● **What is being asked**
Please return all of the records verbatim, with the pictures omitted.

[Items from a data source]

■ ■ ■ ■

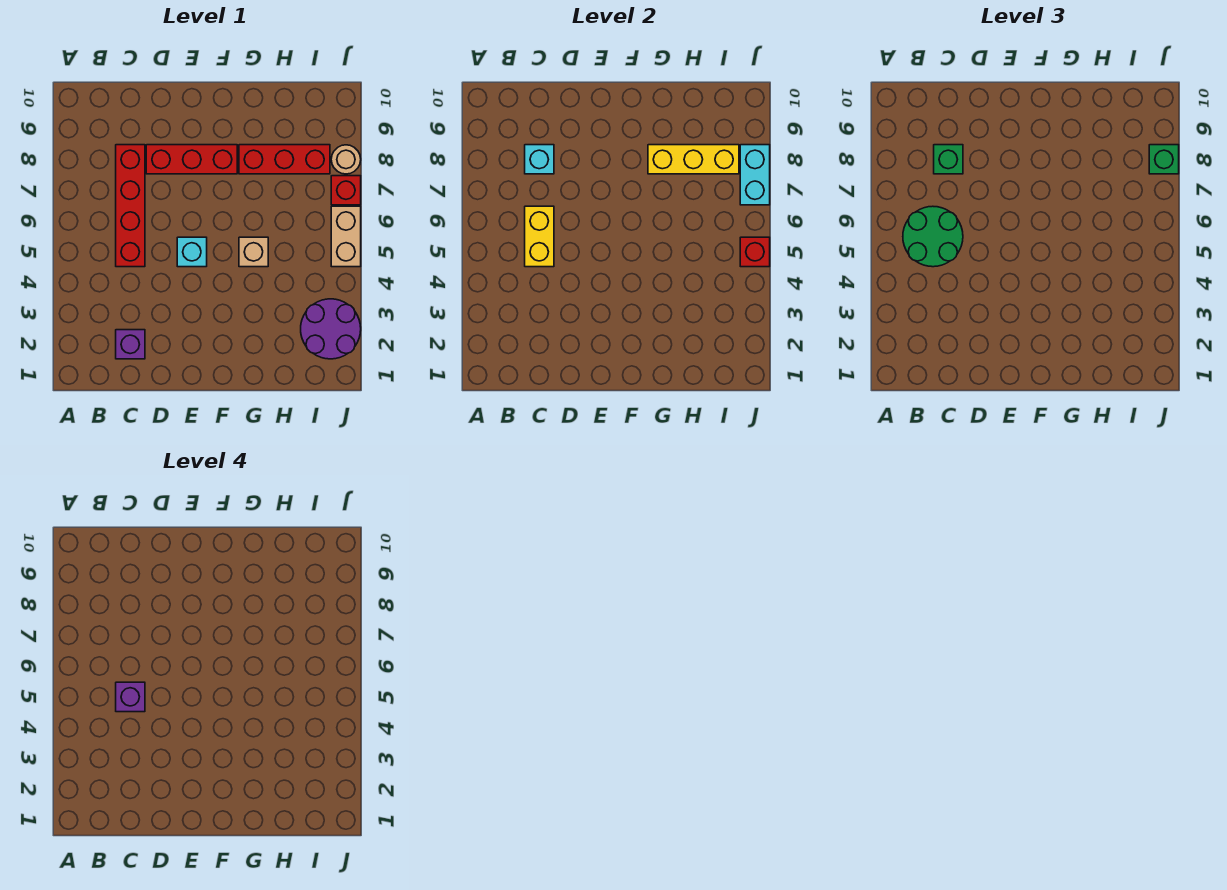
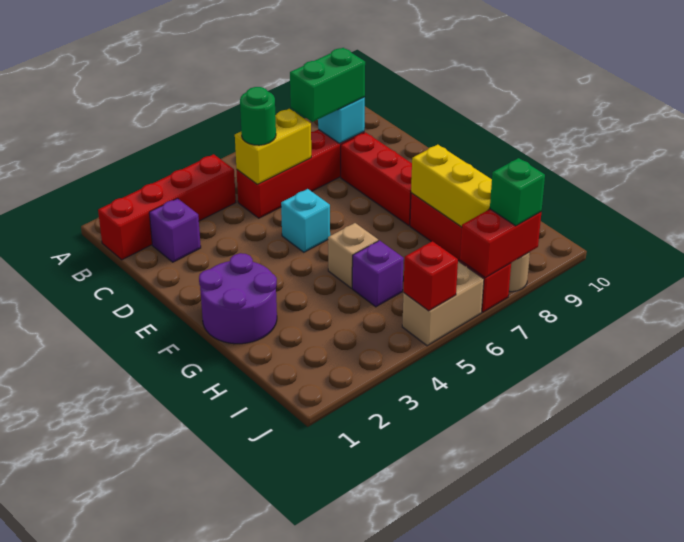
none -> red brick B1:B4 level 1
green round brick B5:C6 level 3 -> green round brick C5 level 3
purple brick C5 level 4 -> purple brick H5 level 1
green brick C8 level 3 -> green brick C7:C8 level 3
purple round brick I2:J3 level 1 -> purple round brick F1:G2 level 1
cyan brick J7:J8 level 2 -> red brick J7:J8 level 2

■ ■ ■ ■

● **Response to the task**
none -> red brick B1:B4 level 1
green round brick B5:C6 level 3 -> green round brick C5 level 3
purple brick C5 level 4 -> purple brick H5 level 1
green brick C8 level 3 -> green brick C7:C8 level 3
purple round brick I2:J3 level 1 -> purple round brick F1:G2 level 1
cyan brick J7:J8 level 2 -> red brick J7:J8 level 2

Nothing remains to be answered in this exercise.